- Task instructions -
Edit the lines of every item so that "counterclockwise" becomes "anticlockwise", changing nothing else. Leave the pictures out of your answer.

- Supplied material -
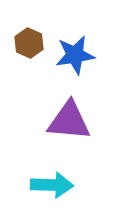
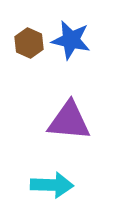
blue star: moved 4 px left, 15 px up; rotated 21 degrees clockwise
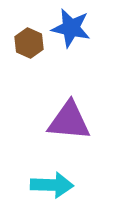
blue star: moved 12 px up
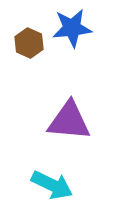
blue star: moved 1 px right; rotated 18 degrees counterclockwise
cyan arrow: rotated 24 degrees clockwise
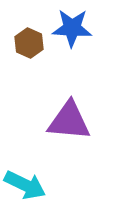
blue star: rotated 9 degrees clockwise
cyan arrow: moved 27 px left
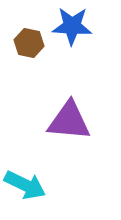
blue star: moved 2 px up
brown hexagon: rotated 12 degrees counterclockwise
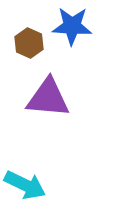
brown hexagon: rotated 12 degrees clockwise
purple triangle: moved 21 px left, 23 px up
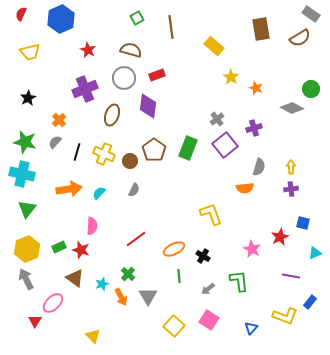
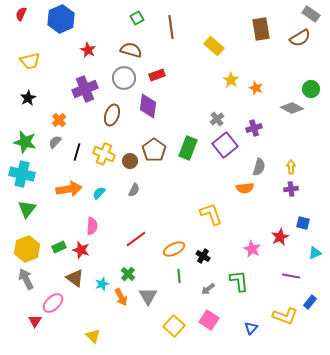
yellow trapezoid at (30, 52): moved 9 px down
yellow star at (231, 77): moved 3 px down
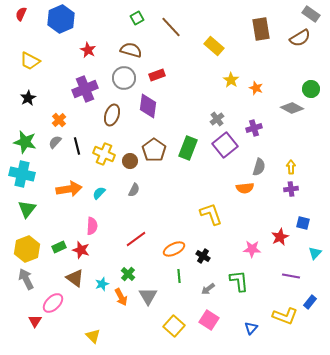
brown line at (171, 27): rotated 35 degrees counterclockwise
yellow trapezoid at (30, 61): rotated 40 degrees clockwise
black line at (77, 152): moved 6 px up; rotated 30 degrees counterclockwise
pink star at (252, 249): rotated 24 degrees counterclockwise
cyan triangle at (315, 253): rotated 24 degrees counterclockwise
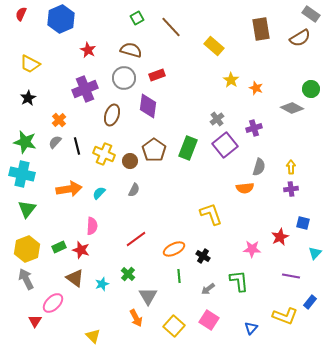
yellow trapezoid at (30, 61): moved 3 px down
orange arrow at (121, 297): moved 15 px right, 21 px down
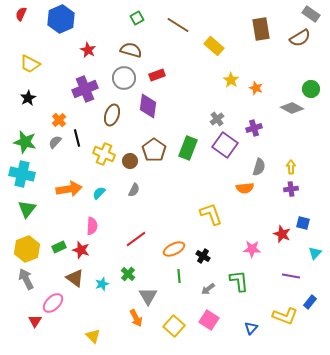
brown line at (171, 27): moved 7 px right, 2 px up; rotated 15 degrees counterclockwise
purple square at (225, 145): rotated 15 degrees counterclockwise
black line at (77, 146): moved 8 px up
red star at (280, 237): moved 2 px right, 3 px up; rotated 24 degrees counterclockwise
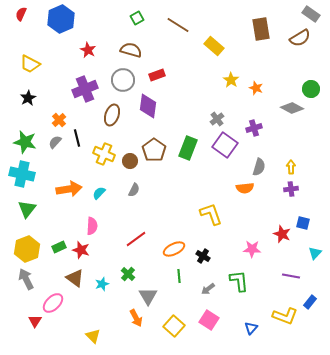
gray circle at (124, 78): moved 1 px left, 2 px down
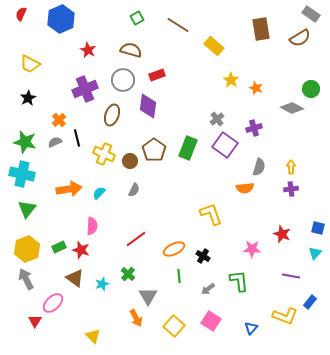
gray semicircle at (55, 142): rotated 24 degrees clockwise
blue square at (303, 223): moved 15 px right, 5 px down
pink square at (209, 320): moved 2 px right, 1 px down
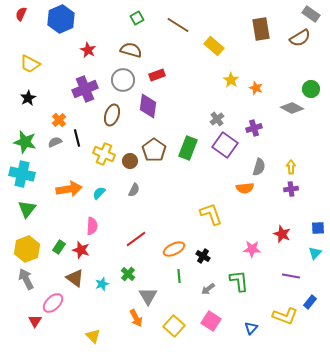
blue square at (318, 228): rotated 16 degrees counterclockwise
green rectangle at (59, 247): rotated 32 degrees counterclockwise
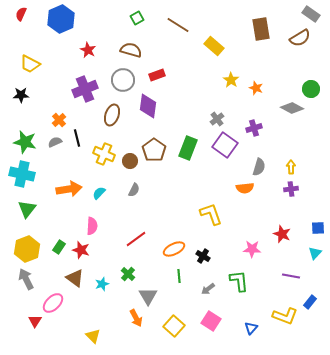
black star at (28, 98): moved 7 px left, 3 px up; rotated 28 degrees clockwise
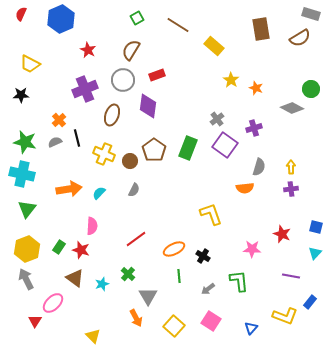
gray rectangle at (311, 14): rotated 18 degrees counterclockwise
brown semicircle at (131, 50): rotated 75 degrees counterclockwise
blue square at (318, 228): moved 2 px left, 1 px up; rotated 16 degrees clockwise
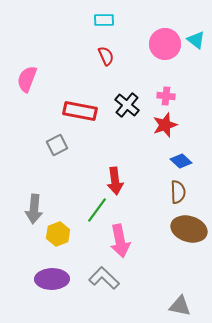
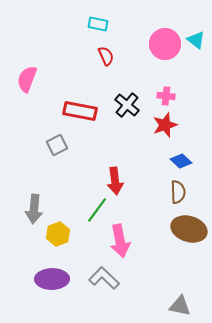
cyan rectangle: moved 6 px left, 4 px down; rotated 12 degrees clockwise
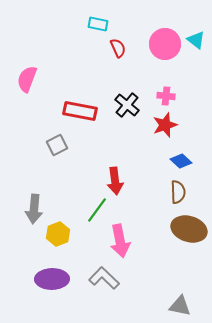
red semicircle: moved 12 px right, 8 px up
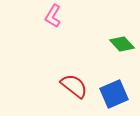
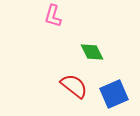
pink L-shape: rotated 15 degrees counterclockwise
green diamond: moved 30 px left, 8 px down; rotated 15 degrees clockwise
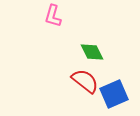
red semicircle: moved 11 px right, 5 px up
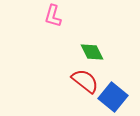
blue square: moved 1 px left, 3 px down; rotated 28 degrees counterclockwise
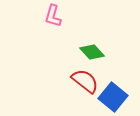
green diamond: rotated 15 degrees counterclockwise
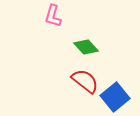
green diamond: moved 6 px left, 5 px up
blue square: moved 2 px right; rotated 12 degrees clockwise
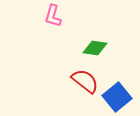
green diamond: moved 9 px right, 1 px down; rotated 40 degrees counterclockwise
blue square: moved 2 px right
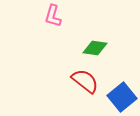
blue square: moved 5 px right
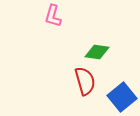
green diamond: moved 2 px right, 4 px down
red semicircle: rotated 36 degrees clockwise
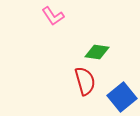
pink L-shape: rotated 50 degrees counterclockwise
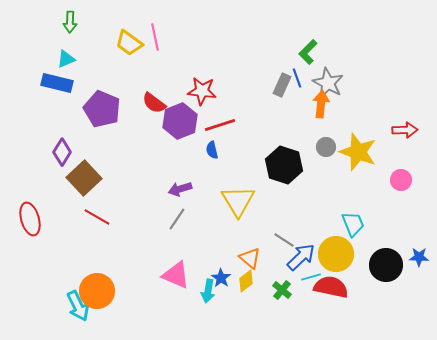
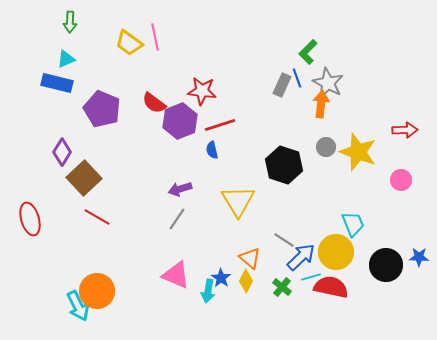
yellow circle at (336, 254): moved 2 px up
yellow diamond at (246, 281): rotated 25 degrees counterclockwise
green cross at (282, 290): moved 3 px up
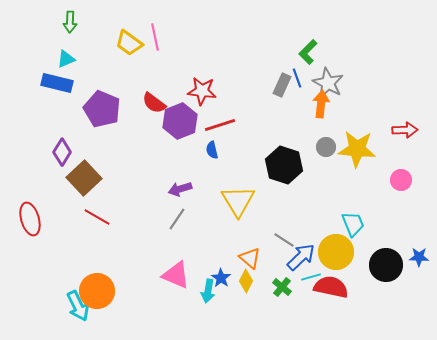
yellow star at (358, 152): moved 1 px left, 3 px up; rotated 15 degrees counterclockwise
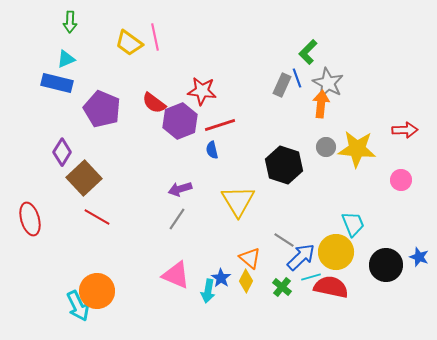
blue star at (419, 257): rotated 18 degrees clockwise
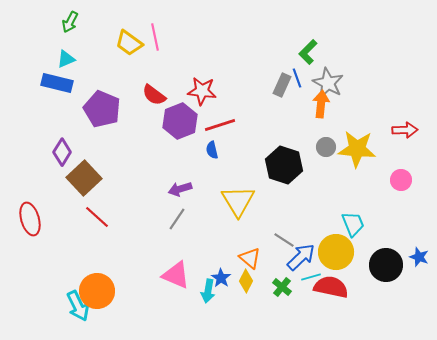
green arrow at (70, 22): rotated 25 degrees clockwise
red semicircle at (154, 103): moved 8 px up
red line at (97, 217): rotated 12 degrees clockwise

- Result for this task -
blue star: moved 4 px left, 15 px up; rotated 21 degrees clockwise
blue star: moved 12 px up
blue star: moved 1 px right; rotated 18 degrees anticlockwise
cyan arrow: rotated 24 degrees clockwise
blue star: rotated 9 degrees clockwise
cyan arrow: moved 27 px left
blue star: moved 2 px up
brown hexagon: rotated 12 degrees anticlockwise
brown hexagon: rotated 12 degrees clockwise
purple triangle: moved 21 px left, 23 px up
yellow trapezoid at (30, 52): moved 9 px down
yellow star at (231, 77): moved 3 px down
brown line at (171, 27): rotated 35 degrees anticlockwise
yellow trapezoid at (30, 61): rotated 40 degrees clockwise
black line at (77, 152): moved 6 px up; rotated 30 degrees anticlockwise
pink star at (252, 249): rotated 24 degrees anticlockwise
cyan triangle at (315, 253): rotated 24 degrees anticlockwise
yellow trapezoid at (30, 61): moved 3 px down
orange arrow at (121, 297): moved 15 px right, 21 px down
brown line at (171, 27): moved 7 px right, 2 px up; rotated 15 degrees anticlockwise
purple square at (225, 145): rotated 15 degrees anticlockwise
black line at (77, 146): moved 8 px up
red star at (280, 237): moved 2 px right, 3 px up; rotated 24 degrees anticlockwise
gray circle at (124, 78): moved 1 px left, 2 px down
gray semicircle at (55, 142): rotated 24 degrees clockwise
blue square at (303, 223): moved 15 px right, 5 px down
pink square at (209, 320): moved 2 px right, 1 px down
blue square at (318, 228): rotated 16 degrees anticlockwise
green rectangle at (59, 247): rotated 32 degrees anticlockwise
black star at (28, 98): moved 7 px left, 3 px up; rotated 28 degrees clockwise
gray rectangle at (311, 14): rotated 18 degrees anticlockwise
brown semicircle at (131, 50): rotated 75 degrees anticlockwise
blue square at (318, 228): moved 2 px left, 1 px up; rotated 16 degrees clockwise
cyan rectangle: moved 6 px left, 4 px down; rotated 12 degrees clockwise
red semicircle: moved 12 px right, 8 px up
pink L-shape: rotated 15 degrees anticlockwise
green diamond: moved 30 px left, 8 px down; rotated 15 degrees clockwise
red semicircle: moved 11 px right, 5 px up
blue square: moved 1 px left, 3 px down; rotated 28 degrees anticlockwise
green diamond: rotated 15 degrees anticlockwise
green diamond: moved 6 px left, 5 px up
blue square: moved 2 px right; rotated 12 degrees clockwise
green diamond: moved 9 px right, 1 px down; rotated 40 degrees anticlockwise
blue square: moved 2 px right
blue square: moved 5 px right
green diamond: moved 2 px right, 4 px down
red semicircle: rotated 36 degrees clockwise
pink L-shape: rotated 50 degrees anticlockwise
yellow circle at (336, 254): moved 2 px up
yellow diamond at (246, 281): rotated 25 degrees anticlockwise
green cross at (282, 290): moved 3 px up
yellow star at (358, 152): moved 1 px left, 3 px up; rotated 15 degrees anticlockwise
blue star at (419, 257): rotated 18 degrees clockwise
green arrow at (70, 22): rotated 25 degrees clockwise
red semicircle at (154, 103): moved 8 px up
red line at (97, 217): rotated 12 degrees clockwise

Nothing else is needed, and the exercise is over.